The task
Repeat exactly the lines below that lie between the line with "U1: STM32F042F6 -> STM32L031F6" and the line with "C1: 22nF (+12V, GND) -> 330nF (+12V, GND)", counting both of those lines as part of the answer.

Provided entries
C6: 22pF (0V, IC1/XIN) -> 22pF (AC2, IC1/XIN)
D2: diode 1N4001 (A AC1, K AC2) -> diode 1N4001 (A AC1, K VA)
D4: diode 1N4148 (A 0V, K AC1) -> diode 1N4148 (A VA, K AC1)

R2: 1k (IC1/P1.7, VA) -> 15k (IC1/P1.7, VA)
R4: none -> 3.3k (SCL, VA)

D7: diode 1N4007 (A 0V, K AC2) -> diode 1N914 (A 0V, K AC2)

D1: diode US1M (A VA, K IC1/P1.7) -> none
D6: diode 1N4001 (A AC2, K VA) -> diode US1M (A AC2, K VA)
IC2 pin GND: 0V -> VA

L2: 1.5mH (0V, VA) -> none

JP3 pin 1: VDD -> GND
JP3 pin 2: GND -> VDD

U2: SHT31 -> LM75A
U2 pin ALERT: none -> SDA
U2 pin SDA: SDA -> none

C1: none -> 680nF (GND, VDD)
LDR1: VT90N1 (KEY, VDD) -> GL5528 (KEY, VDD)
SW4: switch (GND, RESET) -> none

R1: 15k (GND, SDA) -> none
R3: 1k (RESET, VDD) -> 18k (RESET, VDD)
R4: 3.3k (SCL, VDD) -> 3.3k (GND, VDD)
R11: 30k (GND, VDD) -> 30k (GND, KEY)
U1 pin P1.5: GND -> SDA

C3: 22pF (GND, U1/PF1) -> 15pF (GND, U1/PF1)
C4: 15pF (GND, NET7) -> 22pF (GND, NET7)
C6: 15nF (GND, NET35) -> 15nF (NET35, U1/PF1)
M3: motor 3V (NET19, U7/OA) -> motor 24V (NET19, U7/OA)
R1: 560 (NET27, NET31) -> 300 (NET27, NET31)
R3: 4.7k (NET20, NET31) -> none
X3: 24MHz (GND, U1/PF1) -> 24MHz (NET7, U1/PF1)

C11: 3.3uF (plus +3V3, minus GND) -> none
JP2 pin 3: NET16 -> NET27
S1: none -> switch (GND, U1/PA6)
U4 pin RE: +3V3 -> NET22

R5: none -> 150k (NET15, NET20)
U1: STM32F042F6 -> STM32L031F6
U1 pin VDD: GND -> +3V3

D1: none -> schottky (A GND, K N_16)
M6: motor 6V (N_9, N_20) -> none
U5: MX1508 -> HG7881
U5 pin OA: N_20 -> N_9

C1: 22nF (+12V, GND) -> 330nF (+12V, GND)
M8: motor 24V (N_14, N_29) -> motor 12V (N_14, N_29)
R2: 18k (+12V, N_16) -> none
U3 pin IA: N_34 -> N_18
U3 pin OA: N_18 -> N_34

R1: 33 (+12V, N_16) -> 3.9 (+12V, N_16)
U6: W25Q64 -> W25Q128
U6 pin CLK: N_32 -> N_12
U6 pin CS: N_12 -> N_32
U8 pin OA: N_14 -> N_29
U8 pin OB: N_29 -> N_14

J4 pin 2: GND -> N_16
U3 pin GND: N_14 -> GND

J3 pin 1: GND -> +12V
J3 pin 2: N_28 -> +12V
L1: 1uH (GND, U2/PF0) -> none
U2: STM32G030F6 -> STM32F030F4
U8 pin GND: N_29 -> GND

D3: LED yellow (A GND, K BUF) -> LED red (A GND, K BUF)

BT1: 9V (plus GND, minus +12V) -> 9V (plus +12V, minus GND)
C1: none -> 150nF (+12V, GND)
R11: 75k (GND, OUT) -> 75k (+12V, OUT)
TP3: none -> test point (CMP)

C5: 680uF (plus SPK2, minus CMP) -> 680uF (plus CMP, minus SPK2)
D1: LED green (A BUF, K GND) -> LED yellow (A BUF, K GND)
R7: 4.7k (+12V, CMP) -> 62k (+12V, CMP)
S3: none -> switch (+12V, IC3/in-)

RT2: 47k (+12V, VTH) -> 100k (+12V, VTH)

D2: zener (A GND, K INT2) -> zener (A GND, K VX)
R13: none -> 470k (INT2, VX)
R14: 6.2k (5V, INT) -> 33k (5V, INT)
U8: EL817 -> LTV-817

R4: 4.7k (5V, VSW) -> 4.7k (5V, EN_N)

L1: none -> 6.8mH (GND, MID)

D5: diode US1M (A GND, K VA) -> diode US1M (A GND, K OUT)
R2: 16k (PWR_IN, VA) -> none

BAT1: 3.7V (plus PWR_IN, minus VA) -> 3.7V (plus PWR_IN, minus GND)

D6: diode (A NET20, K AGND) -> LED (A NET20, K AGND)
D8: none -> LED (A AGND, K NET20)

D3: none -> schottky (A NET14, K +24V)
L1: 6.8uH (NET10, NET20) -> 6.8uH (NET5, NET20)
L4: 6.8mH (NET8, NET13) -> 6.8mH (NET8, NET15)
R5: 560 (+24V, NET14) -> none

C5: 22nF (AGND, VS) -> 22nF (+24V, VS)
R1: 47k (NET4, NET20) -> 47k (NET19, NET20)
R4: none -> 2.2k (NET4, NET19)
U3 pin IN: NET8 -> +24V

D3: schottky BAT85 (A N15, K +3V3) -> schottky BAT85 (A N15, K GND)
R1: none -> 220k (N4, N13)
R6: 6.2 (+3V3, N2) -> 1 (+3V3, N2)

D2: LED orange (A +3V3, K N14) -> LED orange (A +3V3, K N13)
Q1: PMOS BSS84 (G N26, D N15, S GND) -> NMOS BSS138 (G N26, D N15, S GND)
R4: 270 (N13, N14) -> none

Answer box
U1: STM32F042F6 -> STM32L031F6
U1 pin VDD: GND -> +3V3

D1: none -> schottky (A GND, K N_16)
M6: motor 6V (N_9, N_20) -> none
U5: MX1508 -> HG7881
U5 pin OA: N_20 -> N_9

C1: 22nF (+12V, GND) -> 330nF (+12V, GND)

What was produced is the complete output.